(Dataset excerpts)

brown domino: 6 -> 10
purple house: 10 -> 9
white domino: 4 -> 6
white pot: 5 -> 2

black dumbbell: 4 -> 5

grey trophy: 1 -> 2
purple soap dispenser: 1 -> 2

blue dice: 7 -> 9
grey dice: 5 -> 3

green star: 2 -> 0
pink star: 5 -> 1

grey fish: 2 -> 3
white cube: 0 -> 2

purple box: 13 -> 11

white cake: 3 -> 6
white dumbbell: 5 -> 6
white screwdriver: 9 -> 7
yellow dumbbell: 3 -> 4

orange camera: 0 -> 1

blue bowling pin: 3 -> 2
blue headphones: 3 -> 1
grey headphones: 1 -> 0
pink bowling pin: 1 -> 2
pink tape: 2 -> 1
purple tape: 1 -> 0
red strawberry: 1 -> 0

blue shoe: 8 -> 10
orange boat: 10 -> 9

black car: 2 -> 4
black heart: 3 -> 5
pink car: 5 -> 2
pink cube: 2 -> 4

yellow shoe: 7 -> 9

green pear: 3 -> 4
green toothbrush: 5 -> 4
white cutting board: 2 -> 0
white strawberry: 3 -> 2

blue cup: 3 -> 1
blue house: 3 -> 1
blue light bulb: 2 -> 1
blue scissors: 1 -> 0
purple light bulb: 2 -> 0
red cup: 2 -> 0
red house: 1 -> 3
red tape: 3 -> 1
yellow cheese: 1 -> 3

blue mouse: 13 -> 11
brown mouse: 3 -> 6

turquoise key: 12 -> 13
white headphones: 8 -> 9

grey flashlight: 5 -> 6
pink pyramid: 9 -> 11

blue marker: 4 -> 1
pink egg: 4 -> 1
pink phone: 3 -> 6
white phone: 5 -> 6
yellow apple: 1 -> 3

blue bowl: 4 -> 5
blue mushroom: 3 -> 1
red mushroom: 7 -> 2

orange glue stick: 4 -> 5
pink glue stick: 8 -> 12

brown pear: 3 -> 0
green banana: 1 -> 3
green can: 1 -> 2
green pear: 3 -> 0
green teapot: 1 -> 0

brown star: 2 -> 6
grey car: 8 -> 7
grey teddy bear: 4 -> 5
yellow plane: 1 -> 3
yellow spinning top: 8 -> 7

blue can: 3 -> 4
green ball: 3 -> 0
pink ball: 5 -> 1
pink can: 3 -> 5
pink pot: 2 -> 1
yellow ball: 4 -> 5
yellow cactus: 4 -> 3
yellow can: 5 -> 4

TASK GOAL
Within the records above, how many lines include the word "pear"? State the number by itself.

EXERCISE ANSWER
3